(MATERIAL SHOWN begins)

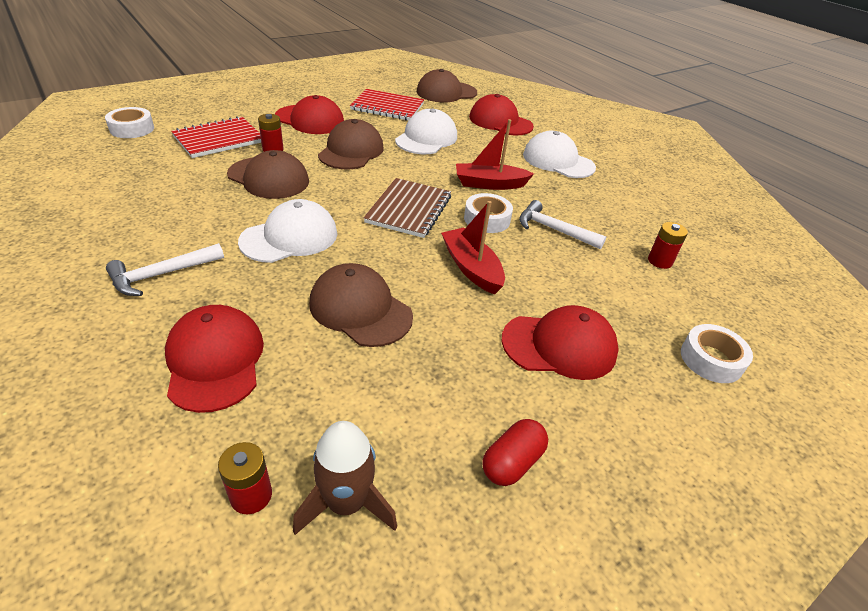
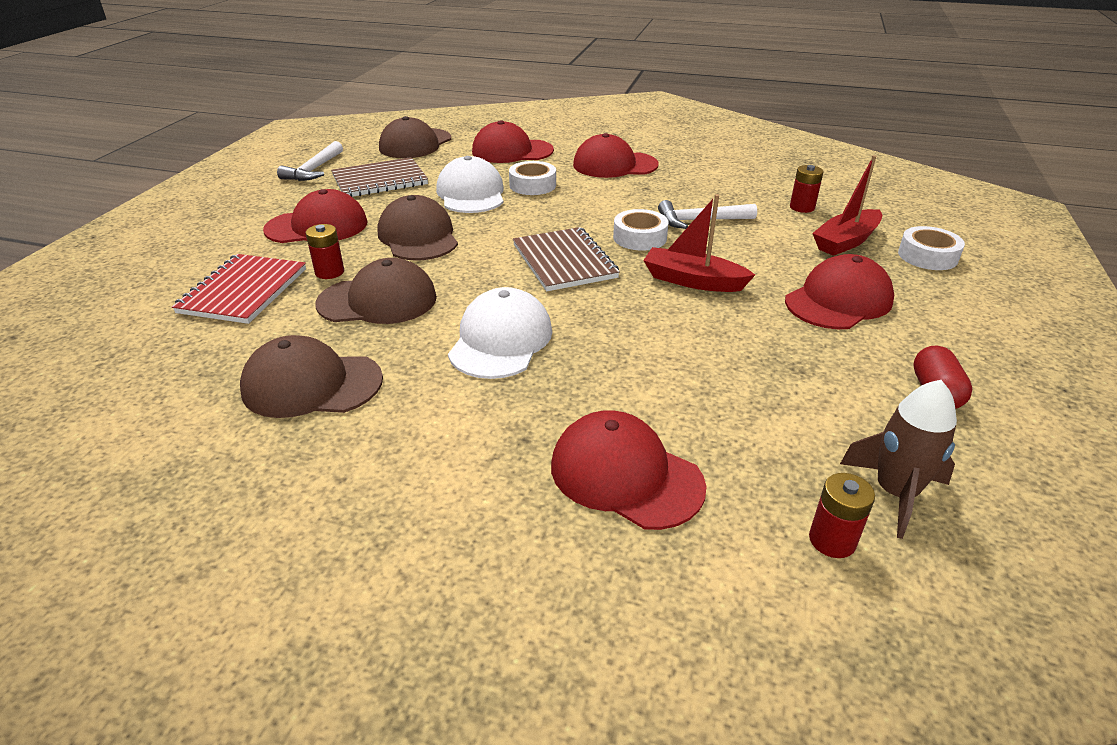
camera: 35 degrees left, 5 degrees down
white tape [105,107,154,138] -> white tape moved to [509,161,556,195]
white hammer [106,243,224,296] -> white hammer moved to [277,141,343,181]
brown cap [309,263,413,347] -> brown cap moved to [240,335,383,418]
red notebook [350,89,424,121] -> brown notebook [331,157,428,197]
red boat [456,119,534,190] -> red boat moved to [812,155,882,256]
white cap [523,131,596,178] -> red cap [573,133,658,178]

(MATERIAL SHOWN ends)

WHAT TO DO: Output the data exactly. Leave every picture out.

RESULT FOR THIS EXERCISE:
camera: 35 degrees left, 5 degrees down
white tape [105,107,154,138] -> white tape moved to [509,161,556,195]
white hammer [106,243,224,296] -> white hammer moved to [277,141,343,181]
brown cap [309,263,413,347] -> brown cap moved to [240,335,383,418]
red notebook [350,89,424,121] -> brown notebook [331,157,428,197]
red boat [456,119,534,190] -> red boat moved to [812,155,882,256]
white cap [523,131,596,178] -> red cap [573,133,658,178]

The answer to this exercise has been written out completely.